**Assignment:**
Each line of data below must be printed exactly as written, with any pictures removed.

Data to process Block Start

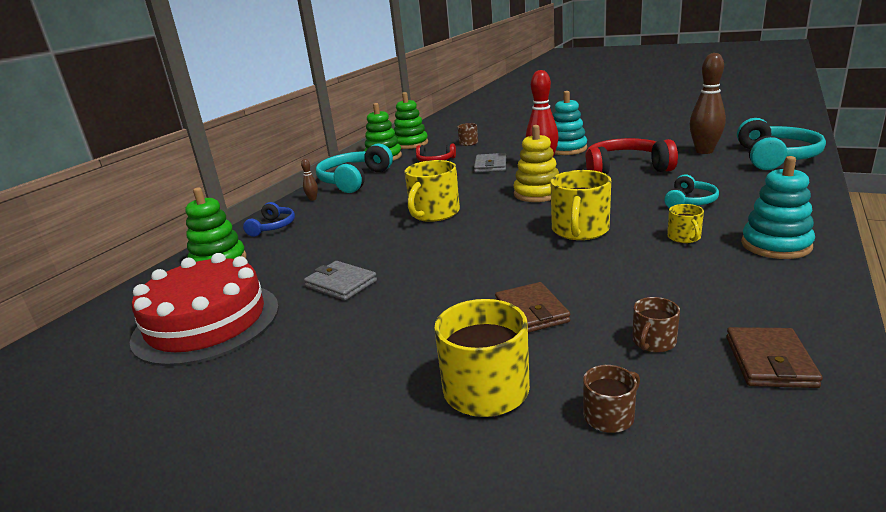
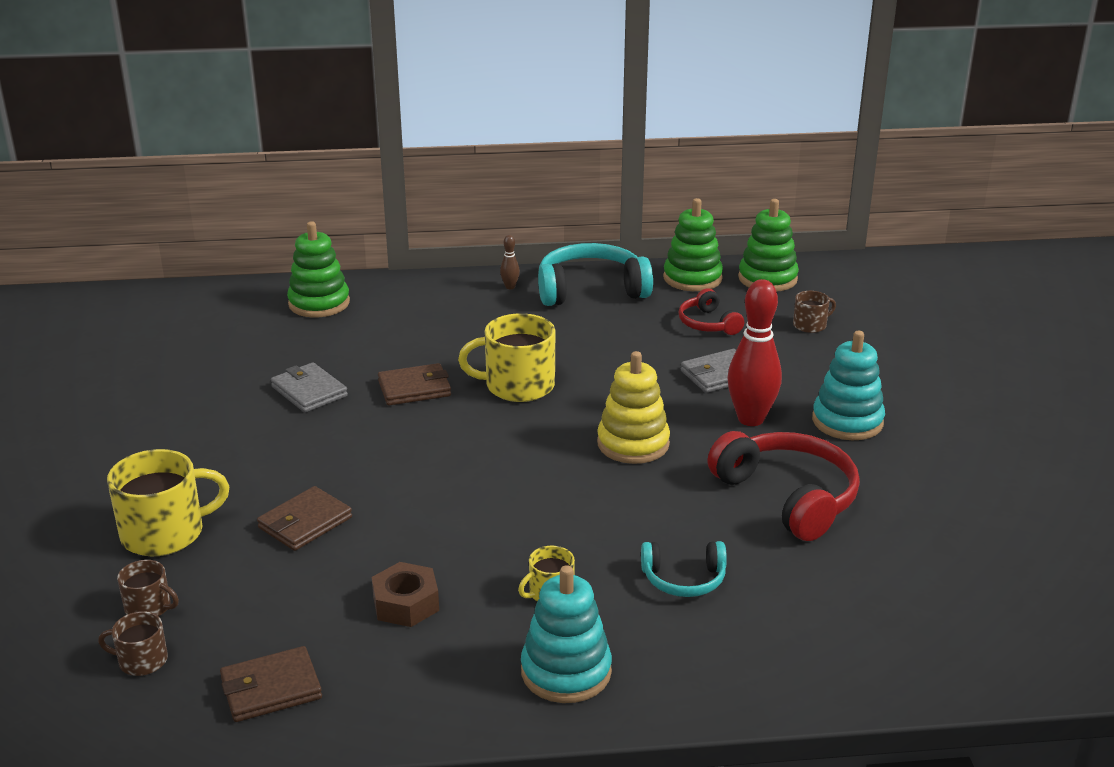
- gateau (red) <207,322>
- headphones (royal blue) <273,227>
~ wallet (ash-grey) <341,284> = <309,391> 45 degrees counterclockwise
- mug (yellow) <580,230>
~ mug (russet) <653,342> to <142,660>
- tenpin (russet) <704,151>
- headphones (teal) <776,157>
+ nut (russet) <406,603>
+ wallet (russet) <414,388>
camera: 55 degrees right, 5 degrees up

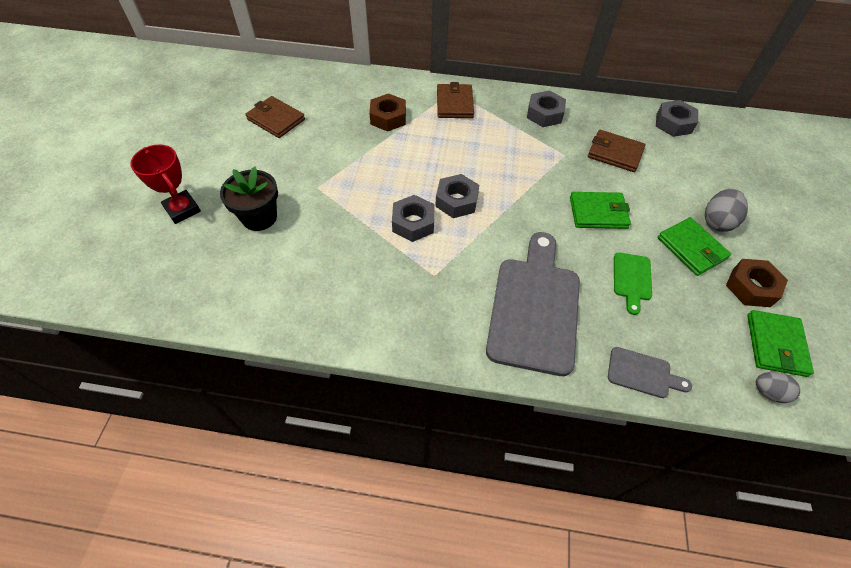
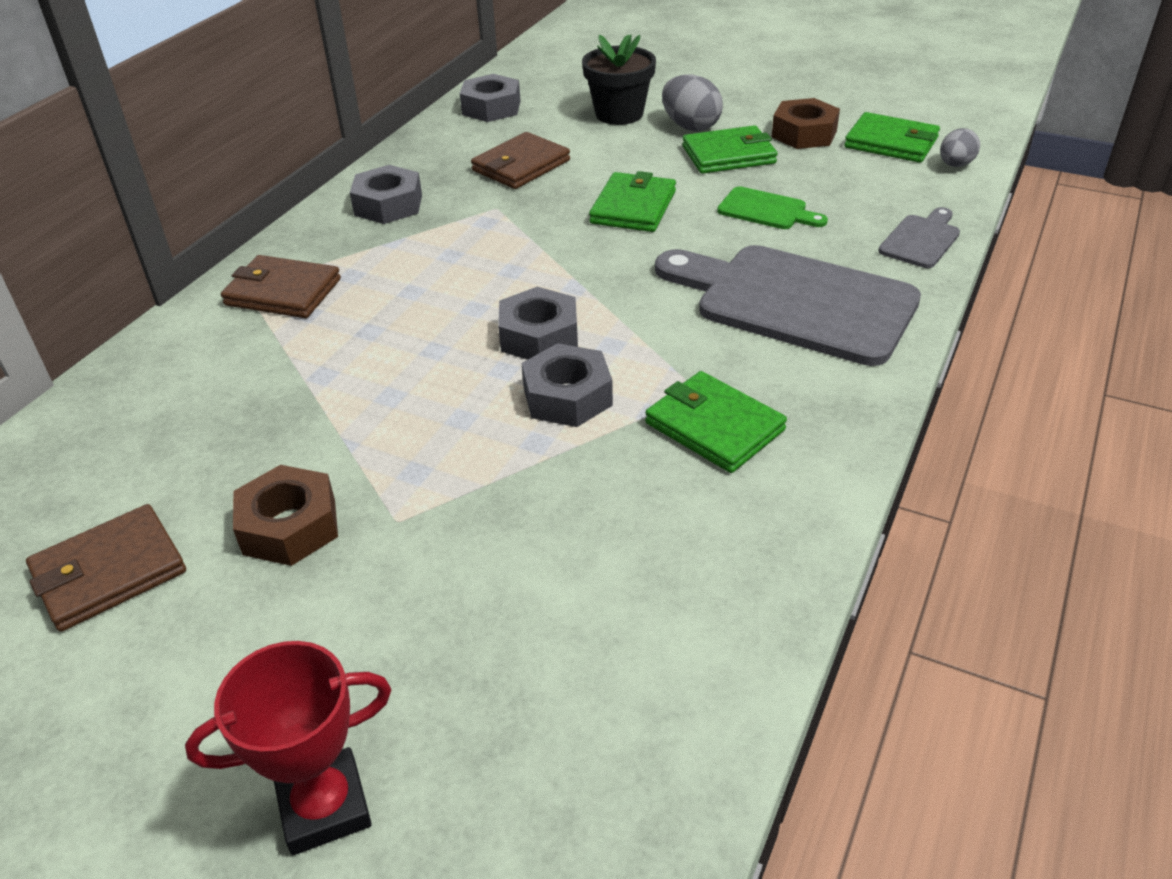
~ potted plant (ebony) <259,217> to <619,114>
~ nut (russet) <388,118> to <289,526>
+ wallet (leaf-green) <714,426>
camera: 70 degrees left, 15 degrees down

Data to process Block End

**Problem solution:**
- gateau (red) <207,322>
- headphones (royal blue) <273,227>
~ wallet (ash-grey) <341,284> = <309,391> 45 degrees counterclockwise
- mug (yellow) <580,230>
~ mug (russet) <653,342> to <142,660>
- tenpin (russet) <704,151>
- headphones (teal) <776,157>
+ nut (russet) <406,603>
+ wallet (russet) <414,388>
camera: 55 degrees right, 5 degrees up

~ potted plant (ebony) <259,217> to <619,114>
~ nut (russet) <388,118> to <289,526>
+ wallet (leaf-green) <714,426>
camera: 70 degrees left, 15 degrees down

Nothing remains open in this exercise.